- [Exercise goal] Rewrite every entry below, changing "white plastic chair" to "white resin chair" wherever it appears and leaving everything else unchanged.

(Data entries)
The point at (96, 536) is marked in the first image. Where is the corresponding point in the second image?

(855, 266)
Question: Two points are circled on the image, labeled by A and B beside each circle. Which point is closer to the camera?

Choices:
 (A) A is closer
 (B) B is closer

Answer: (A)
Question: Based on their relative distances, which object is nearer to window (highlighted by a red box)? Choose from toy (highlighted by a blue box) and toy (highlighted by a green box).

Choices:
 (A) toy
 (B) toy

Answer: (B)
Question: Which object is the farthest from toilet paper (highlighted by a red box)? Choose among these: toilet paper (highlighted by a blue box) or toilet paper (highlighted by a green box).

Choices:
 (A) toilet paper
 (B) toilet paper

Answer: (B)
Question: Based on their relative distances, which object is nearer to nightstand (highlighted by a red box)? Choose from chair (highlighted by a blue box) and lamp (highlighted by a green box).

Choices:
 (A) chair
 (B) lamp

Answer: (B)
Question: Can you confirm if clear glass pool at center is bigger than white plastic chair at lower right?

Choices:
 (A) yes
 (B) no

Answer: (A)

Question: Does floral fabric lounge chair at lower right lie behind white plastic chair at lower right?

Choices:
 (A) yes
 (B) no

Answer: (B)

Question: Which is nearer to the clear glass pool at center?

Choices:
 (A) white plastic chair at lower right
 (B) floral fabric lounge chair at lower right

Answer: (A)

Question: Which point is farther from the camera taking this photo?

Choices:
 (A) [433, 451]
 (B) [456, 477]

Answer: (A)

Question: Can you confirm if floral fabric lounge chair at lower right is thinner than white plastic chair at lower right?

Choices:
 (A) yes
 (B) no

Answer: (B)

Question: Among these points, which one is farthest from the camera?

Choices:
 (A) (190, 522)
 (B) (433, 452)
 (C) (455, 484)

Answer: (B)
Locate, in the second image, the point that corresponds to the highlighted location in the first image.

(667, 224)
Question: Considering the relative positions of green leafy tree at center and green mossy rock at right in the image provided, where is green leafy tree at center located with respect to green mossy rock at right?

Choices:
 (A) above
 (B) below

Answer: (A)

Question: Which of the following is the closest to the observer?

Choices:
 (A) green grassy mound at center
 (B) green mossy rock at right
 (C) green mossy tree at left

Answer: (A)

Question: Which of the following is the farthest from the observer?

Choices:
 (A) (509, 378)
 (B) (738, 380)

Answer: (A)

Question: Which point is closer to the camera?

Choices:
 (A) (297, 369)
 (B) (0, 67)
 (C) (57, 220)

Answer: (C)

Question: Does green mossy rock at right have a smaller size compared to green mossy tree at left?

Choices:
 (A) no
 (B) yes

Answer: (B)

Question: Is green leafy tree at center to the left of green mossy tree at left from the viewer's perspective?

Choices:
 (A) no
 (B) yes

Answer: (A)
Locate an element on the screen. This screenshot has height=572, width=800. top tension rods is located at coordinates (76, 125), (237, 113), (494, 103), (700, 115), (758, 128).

- [Result of this task]
The point at (96, 536) is marked in the first image. Where is the corresponding point in the second image?

(855, 266)
Question: Two points are circled on the image, labeled by A and B beside each circle. Which point is closer to the camera?

Choices:
 (A) A is closer
 (B) B is closer

Answer: (A)
Question: Based on their relative distances, which object is nearer to window (highlighted by a red box)? Choose from toy (highlighted by a blue box) and toy (highlighted by a green box).

Choices:
 (A) toy
 (B) toy

Answer: (B)
Question: Which object is the farthest from toilet paper (highlighted by a red box)? Choose among these: toilet paper (highlighted by a blue box) or toilet paper (highlighted by a green box).

Choices:
 (A) toilet paper
 (B) toilet paper

Answer: (B)
Question: Based on their relative distances, which object is nearer to nightstand (highlighted by a red box)? Choose from chair (highlighted by a blue box) and lamp (highlighted by a green box).

Choices:
 (A) chair
 (B) lamp

Answer: (B)
Question: Can you confirm if clear glass pool at center is bigger than white resin chair at lower right?

Choices:
 (A) yes
 (B) no

Answer: (A)

Question: Does floral fabric lounge chair at lower right lie behind white resin chair at lower right?

Choices:
 (A) yes
 (B) no

Answer: (B)

Question: Which is nearer to the clear glass pool at center?

Choices:
 (A) white resin chair at lower right
 (B) floral fabric lounge chair at lower right

Answer: (A)

Question: Which point is farther from the camera taking this photo?

Choices:
 (A) [433, 451]
 (B) [456, 477]

Answer: (A)

Question: Can you confirm if floral fabric lounge chair at lower right is thinner than white resin chair at lower right?

Choices:
 (A) yes
 (B) no

Answer: (B)

Question: Among these points, which one is farthest from the camera?

Choices:
 (A) (190, 522)
 (B) (433, 452)
 (C) (455, 484)

Answer: (B)
Locate, in the second image, the point that corresponds to the highlighted location in the first image.

(667, 224)
Question: Considering the relative positions of green leafy tree at center and green mossy rock at right in the image provided, where is green leafy tree at center located with respect to green mossy rock at right?

Choices:
 (A) above
 (B) below

Answer: (A)

Question: Which of the following is the closest to the observer?

Choices:
 (A) green grassy mound at center
 (B) green mossy rock at right
 (C) green mossy tree at left

Answer: (A)

Question: Which of the following is the farthest from the observer?

Choices:
 (A) (509, 378)
 (B) (738, 380)

Answer: (A)

Question: Which point is closer to the camera?

Choices:
 (A) (297, 369)
 (B) (0, 67)
 (C) (57, 220)

Answer: (C)

Question: Does green mossy rock at right have a smaller size compared to green mossy tree at left?

Choices:
 (A) no
 (B) yes

Answer: (B)

Question: Is green leafy tree at center to the left of green mossy tree at left from the viewer's perspective?

Choices:
 (A) no
 (B) yes

Answer: (A)
Locate an element on the screen. This screenshot has height=572, width=800. top tension rods is located at coordinates (76, 125), (237, 113), (494, 103), (700, 115), (758, 128).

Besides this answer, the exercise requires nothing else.